• Available data
====
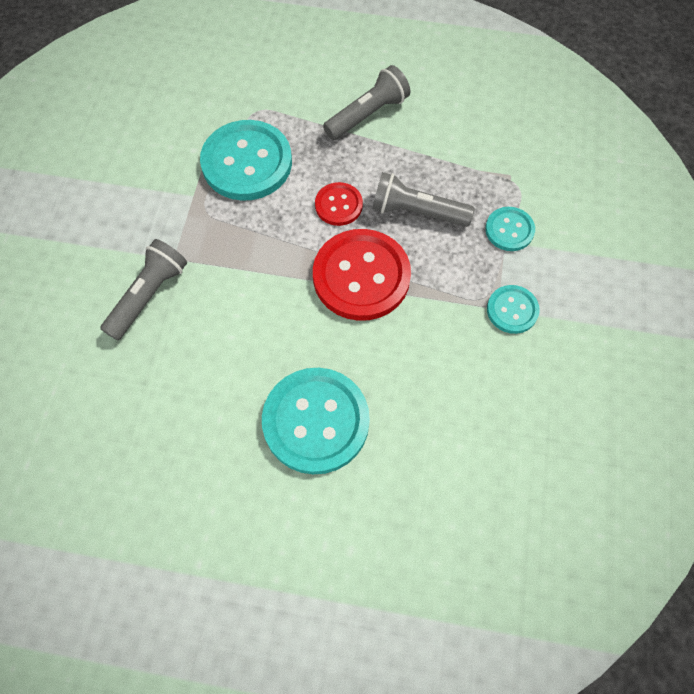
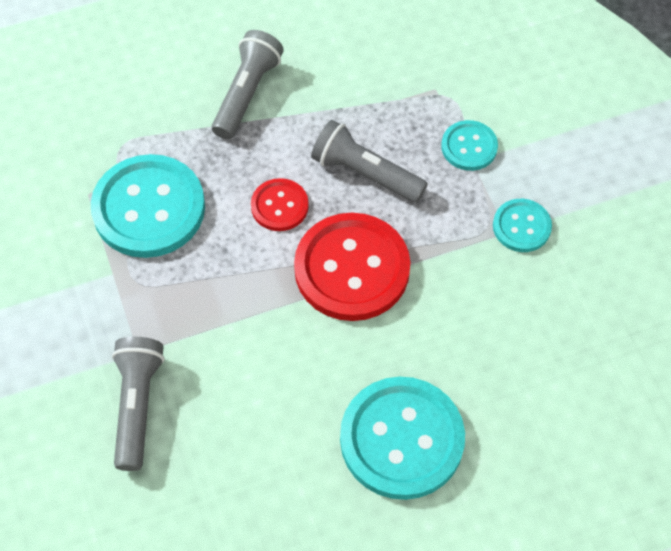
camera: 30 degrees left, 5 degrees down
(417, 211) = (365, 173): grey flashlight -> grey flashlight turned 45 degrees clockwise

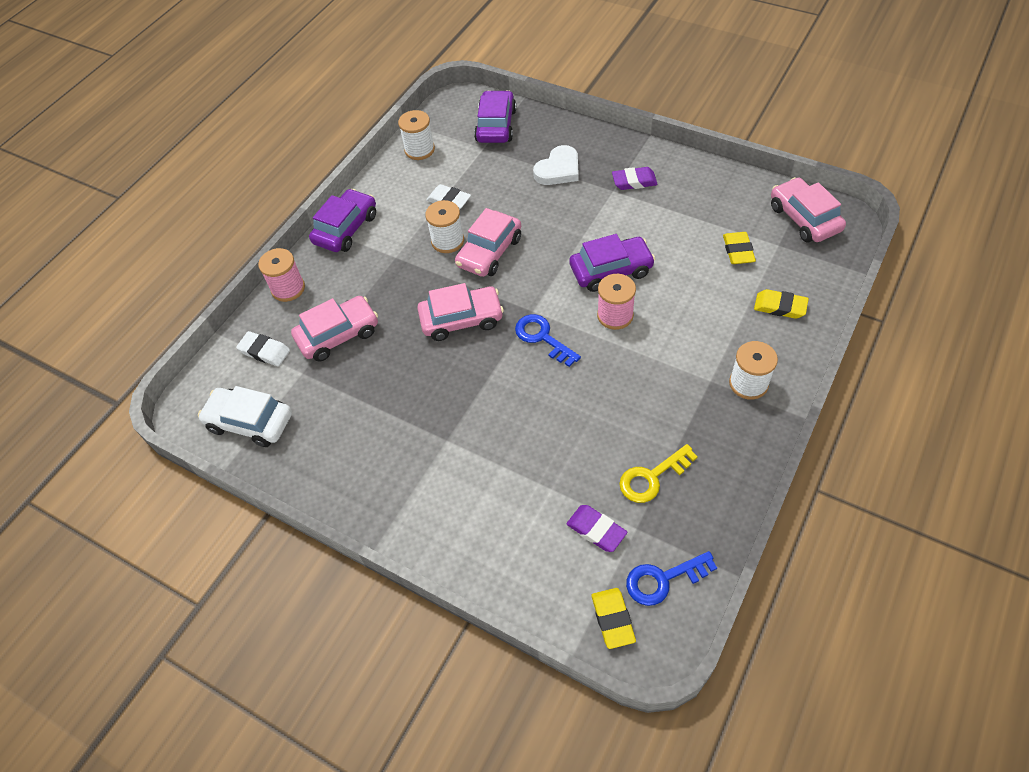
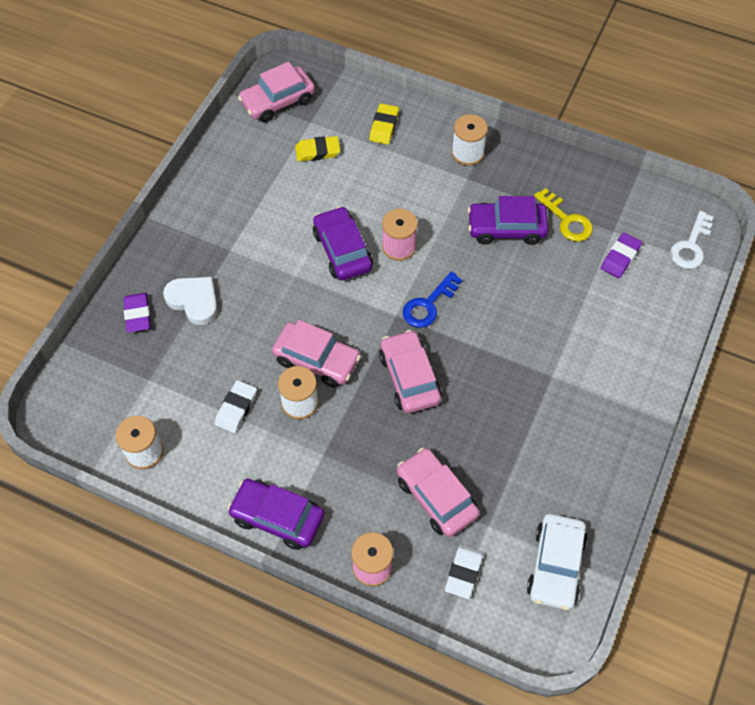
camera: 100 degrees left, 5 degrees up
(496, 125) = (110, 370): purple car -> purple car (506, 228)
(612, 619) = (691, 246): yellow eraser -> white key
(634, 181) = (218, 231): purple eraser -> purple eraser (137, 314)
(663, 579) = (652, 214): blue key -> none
====
Lines from the one holding "camera: 100 degrees left, 5 degrees up" through the end of the material above should be output exactly, and all others skipped.

• Task solution
camera: 100 degrees left, 5 degrees up
(496, 125) = (110, 370): purple car -> purple car (506, 228)
(612, 619) = (691, 246): yellow eraser -> white key
(634, 181) = (218, 231): purple eraser -> purple eraser (137, 314)
(663, 579) = (652, 214): blue key -> none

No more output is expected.